EXERCISE REQUIREMENTS — Only one span of the listing below is wanted: the lines from the one with "camera: 80 degrees left, 5 degrees down" through the one with "(548, 297) = (831, 260): none", reproduced exactly, both ends kept.

MATERIAL PROVIDED —
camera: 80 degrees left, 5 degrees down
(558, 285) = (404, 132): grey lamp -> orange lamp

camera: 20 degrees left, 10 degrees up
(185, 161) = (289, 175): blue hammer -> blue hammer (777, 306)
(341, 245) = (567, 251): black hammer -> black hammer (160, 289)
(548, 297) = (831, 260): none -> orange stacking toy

* * *

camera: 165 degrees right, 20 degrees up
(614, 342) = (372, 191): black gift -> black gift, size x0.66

WRITTEN ANSWER —
camera: 80 degrees left, 5 degrees down
(558, 285) = (404, 132): grey lamp -> orange lamp

camera: 20 degrees left, 10 degrees up
(185, 161) = (289, 175): blue hammer -> blue hammer (777, 306)
(341, 245) = (567, 251): black hammer -> black hammer (160, 289)
(548, 297) = (831, 260): none -> orange stacking toy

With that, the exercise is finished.